#### EXERCISE INSTRUCTIONS
Report every line of the records beneath this task that holds the string "button".

(Stored data entries)
□ □ □

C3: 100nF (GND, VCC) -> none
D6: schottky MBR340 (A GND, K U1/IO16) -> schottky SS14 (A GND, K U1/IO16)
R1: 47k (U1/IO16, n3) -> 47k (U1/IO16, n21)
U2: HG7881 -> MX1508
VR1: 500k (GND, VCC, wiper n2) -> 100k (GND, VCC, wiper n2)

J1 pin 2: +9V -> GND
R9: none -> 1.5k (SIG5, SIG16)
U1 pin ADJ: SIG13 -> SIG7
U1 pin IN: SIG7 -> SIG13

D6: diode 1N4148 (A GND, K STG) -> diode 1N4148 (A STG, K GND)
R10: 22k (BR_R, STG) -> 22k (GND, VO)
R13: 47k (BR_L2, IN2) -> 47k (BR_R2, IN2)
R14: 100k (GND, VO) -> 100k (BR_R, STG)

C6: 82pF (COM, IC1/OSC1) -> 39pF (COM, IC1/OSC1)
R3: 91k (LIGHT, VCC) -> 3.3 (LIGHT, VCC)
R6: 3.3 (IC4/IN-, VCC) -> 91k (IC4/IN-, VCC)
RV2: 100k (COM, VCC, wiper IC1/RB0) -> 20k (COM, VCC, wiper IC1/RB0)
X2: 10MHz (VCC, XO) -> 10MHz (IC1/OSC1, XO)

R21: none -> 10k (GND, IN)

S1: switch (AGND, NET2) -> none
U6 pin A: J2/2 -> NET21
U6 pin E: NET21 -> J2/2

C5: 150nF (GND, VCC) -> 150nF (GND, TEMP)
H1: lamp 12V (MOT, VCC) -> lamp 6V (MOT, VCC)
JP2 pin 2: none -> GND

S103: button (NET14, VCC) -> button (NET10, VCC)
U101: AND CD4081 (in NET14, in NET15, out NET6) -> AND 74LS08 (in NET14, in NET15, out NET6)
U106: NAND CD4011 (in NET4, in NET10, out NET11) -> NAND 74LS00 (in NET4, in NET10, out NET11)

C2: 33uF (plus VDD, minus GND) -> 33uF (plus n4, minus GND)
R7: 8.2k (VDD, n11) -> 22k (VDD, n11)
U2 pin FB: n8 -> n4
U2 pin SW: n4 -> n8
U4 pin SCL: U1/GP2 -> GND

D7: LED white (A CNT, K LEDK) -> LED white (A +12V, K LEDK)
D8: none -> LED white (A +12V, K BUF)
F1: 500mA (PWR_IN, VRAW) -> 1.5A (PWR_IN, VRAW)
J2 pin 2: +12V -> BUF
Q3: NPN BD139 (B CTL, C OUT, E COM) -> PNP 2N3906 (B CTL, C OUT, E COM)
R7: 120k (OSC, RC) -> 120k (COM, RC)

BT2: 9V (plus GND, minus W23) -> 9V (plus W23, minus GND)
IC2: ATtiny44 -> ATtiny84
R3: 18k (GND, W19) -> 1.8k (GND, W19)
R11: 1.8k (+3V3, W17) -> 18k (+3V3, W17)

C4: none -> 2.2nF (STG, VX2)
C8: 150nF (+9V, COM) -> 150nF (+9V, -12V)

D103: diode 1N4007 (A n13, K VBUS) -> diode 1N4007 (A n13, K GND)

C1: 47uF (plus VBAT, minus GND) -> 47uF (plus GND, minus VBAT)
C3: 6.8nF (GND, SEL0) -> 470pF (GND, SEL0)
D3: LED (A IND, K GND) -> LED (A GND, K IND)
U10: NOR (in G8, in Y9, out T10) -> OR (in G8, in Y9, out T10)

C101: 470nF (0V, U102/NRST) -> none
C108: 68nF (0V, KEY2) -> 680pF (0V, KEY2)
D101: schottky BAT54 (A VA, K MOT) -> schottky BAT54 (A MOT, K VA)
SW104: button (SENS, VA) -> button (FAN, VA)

□ □ □

#### RESULT FOR THIS EXERCISE
S103: button (NET14, VCC) -> button (NET10, VCC)
SW104: button (SENS, VA) -> button (FAN, VA)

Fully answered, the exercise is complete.